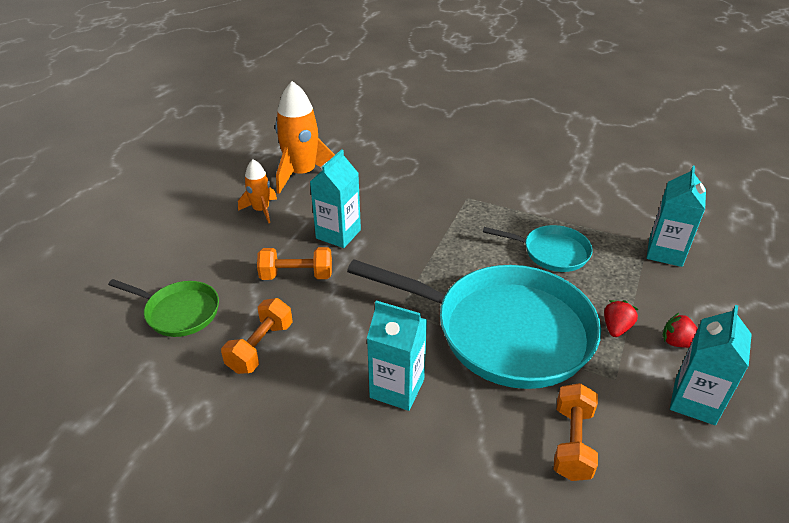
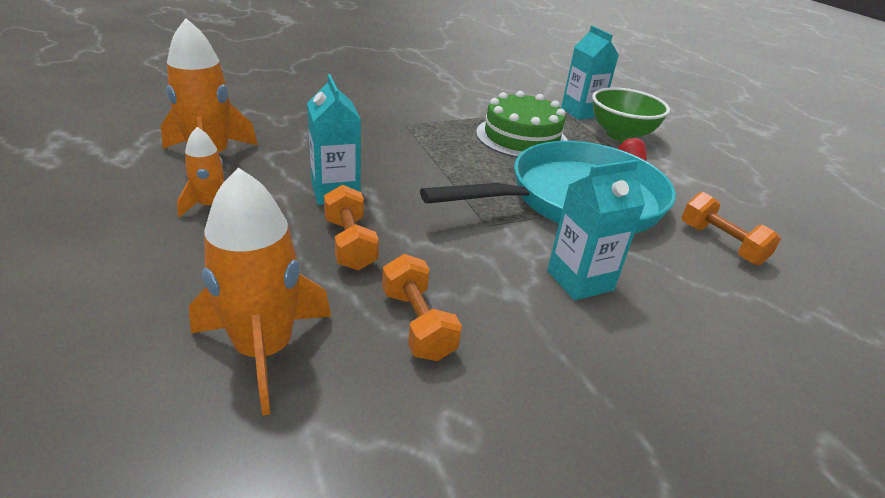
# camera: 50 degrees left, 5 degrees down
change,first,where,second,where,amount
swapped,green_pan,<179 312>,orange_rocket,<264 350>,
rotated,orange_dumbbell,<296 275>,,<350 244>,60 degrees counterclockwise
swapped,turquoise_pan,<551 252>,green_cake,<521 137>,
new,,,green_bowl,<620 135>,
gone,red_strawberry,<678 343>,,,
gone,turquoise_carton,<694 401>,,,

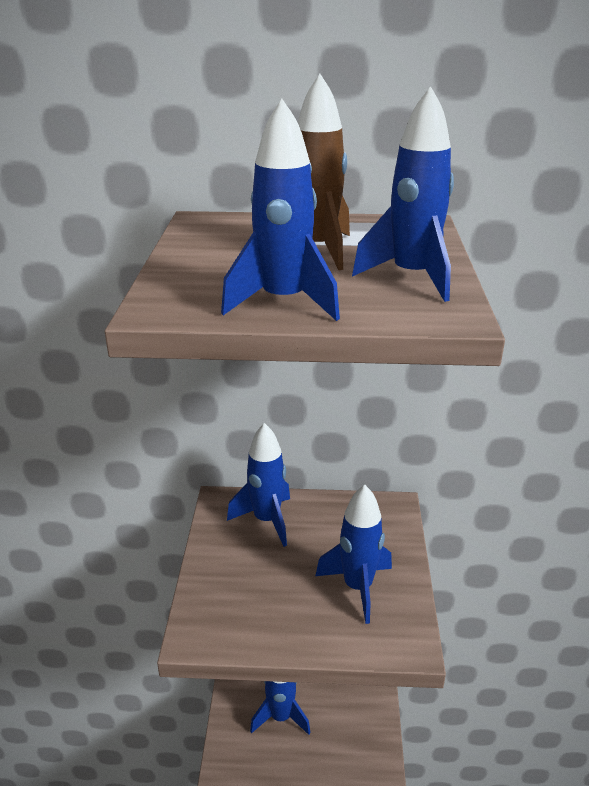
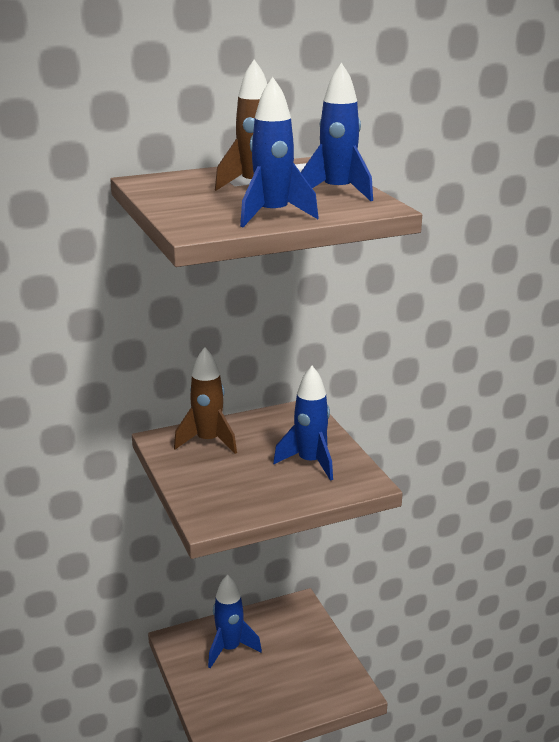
# camera: 25 degrees left, 5 degrees down
change,first,where,second,where,amount
repainted,blue_rocket,<267 520>,brown_rocket,<208 441>,

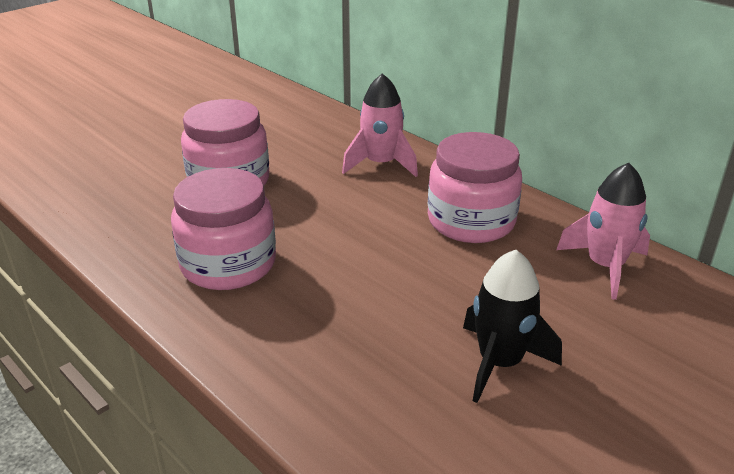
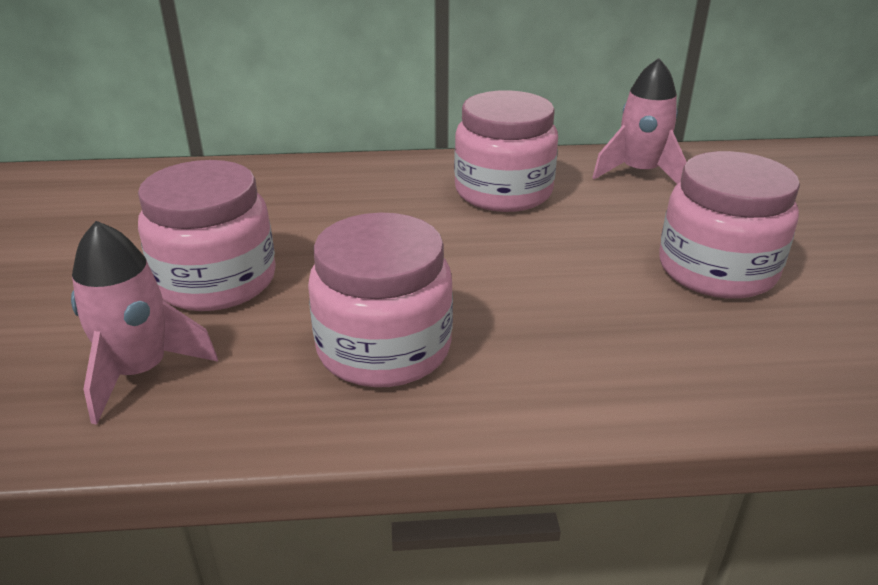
# camera: 50 degrees left, 0 degrees up
change,first,where,second,where,amount
shifted,pink_rocket,<380 164>,,<140 372>,
swapped,black_rocket,<499 362>,pink_jar,<716 270>,

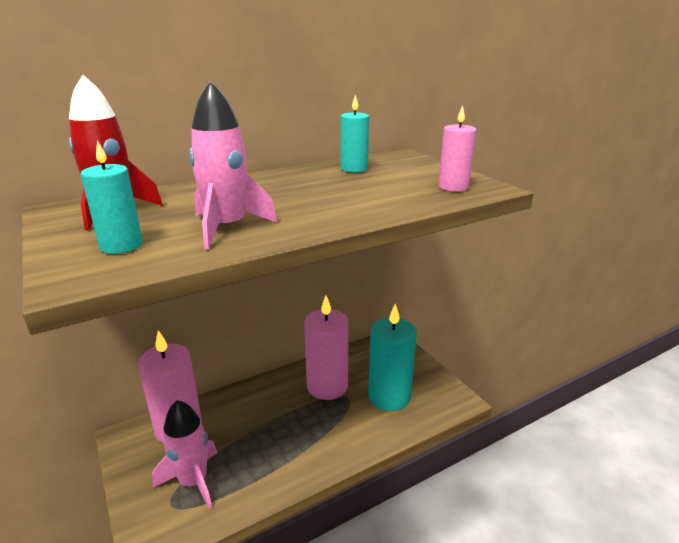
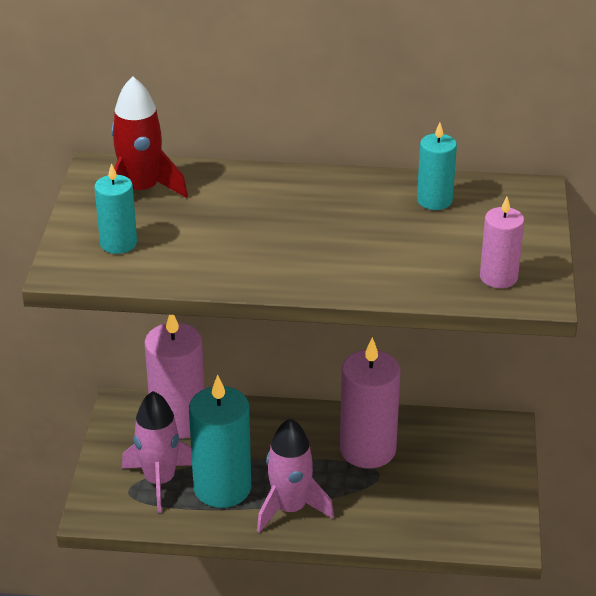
# camera: 35 degrees right, 10 degrees up
change,first,where,second,where,amount
shifted,turquoise_candle,<389 396>,,<222 488>,
shifted,pink_rocket,<227 228>,,<290 508>,

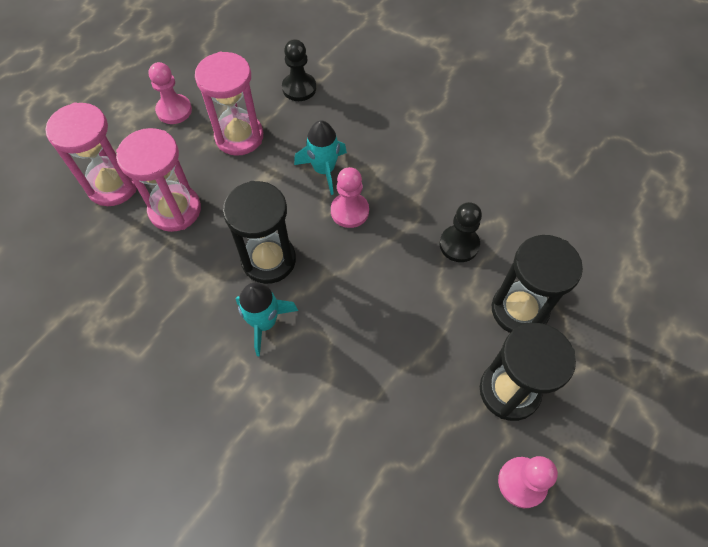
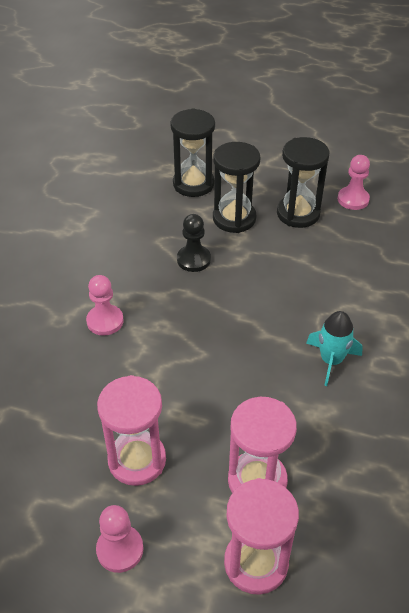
# camera: 110 degrees left, 15 degrees down
change,first,where,second,where,amount
shifted,pink_pawn,<349 211>,,<105 321>,
shifted,black_hourglass,<269 260>,,<193 184>,
gone,black_pawn,<299 88>,,,
gone,turquoise_rocket,<324 170>,,,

========================================================================

Problem to work on: Copy the records above exactly. Do not carry any picture into the copy.

Task response:
# camera: 50 degrees left, 5 degrees down
change,first,where,second,where,amount
swapped,green_pan,<179 312>,orange_rocket,<264 350>,
rotated,orange_dumbbell,<296 275>,,<350 244>,60 degrees counterclockwise
swapped,turquoise_pan,<551 252>,green_cake,<521 137>,
new,,,green_bowl,<620 135>,
gone,red_strawberry,<678 343>,,,
gone,turquoise_carton,<694 401>,,,

# camera: 25 degrees left, 5 degrees down
change,first,where,second,where,amount
repainted,blue_rocket,<267 520>,brown_rocket,<208 441>,

# camera: 50 degrees left, 0 degrees up
change,first,where,second,where,amount
shifted,pink_rocket,<380 164>,,<140 372>,
swapped,black_rocket,<499 362>,pink_jar,<716 270>,

# camera: 35 degrees right, 10 degrees up
change,first,where,second,where,amount
shifted,turquoise_candle,<389 396>,,<222 488>,
shifted,pink_rocket,<227 228>,,<290 508>,

# camera: 110 degrees left, 15 degrees down
change,first,where,second,where,amount
shifted,pink_pawn,<349 211>,,<105 321>,
shifted,black_hourglass,<269 260>,,<193 184>,
gone,black_pawn,<299 88>,,,
gone,turquoise_rocket,<324 170>,,,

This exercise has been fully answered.